◆ Task instructions
Below are records to print word for word; include none of their pictures.

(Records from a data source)
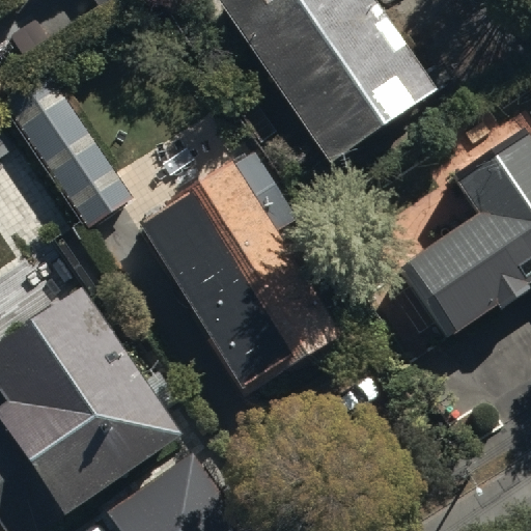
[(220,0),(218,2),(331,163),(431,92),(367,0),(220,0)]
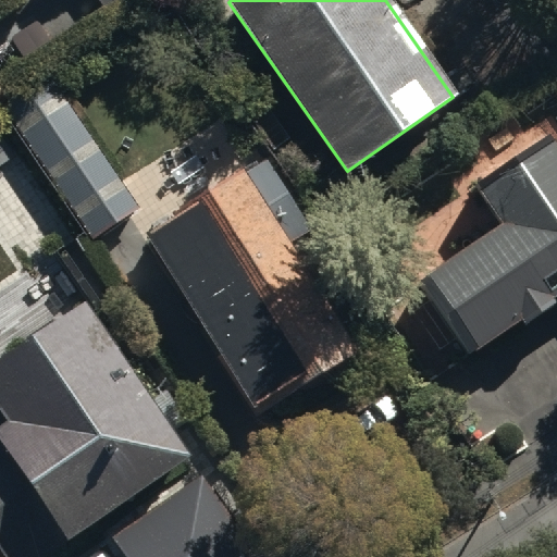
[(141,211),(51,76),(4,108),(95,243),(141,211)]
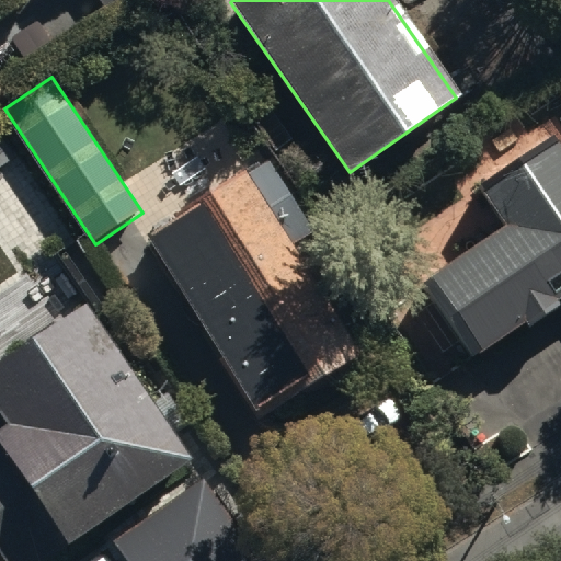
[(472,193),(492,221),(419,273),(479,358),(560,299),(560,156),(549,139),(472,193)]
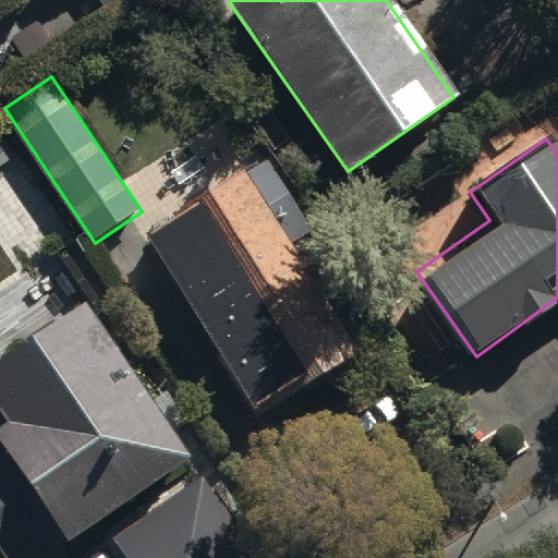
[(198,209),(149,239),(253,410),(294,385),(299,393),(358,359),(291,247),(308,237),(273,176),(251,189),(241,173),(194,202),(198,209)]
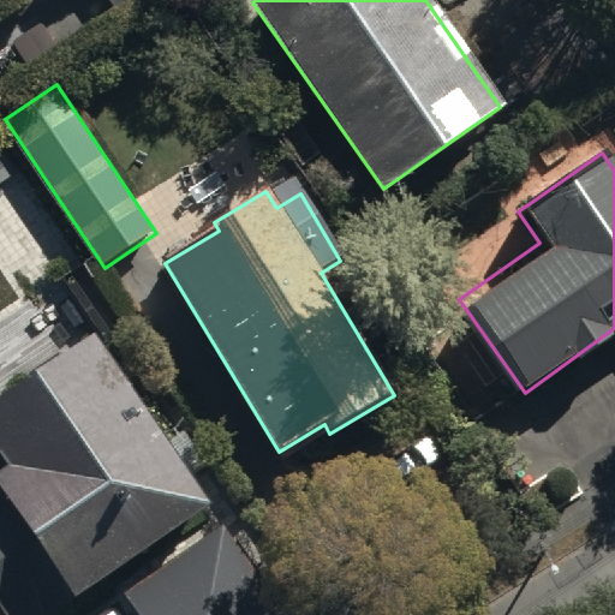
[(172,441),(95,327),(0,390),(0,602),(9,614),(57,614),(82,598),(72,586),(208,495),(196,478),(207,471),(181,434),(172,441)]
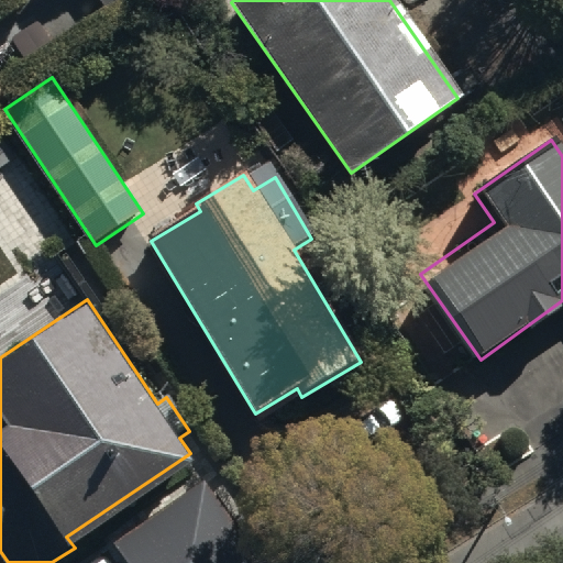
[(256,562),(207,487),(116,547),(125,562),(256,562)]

◆ Result of this exercise
[(220,0),(218,2),(331,163),(431,92),(367,0),(220,0)]
[(141,211),(51,76),(4,108),(95,243),(141,211)]
[(472,193),(492,221),(419,273),(479,358),(560,299),(560,156),(549,139),(472,193)]
[(198,209),(149,239),(253,410),(294,385),(299,393),(358,359),(291,247),(308,237),(273,176),(251,189),(241,173),(194,202),(198,209)]
[(172,441),(95,327),(0,390),(0,602),(9,614),(57,614),(82,598),(72,586),(208,495),(196,478),(207,471),(181,434),(172,441)]
[(256,562),(207,487),(116,547),(125,562),(256,562)]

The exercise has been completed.